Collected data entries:
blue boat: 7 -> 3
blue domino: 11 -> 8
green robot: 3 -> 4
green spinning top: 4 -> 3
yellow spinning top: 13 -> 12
...
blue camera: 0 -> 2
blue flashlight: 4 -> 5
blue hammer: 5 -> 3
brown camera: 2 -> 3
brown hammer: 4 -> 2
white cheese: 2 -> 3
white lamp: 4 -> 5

## WHAT NEEDS TO BE DONE
Output the lines of the records above exactly as they appear, from the line containing "blue domino: 11 -> 8" through the line containing "yellow spinning top: 13 -> 12".

## EXERCISE RESPONSE
blue domino: 11 -> 8
green robot: 3 -> 4
green spinning top: 4 -> 3
yellow spinning top: 13 -> 12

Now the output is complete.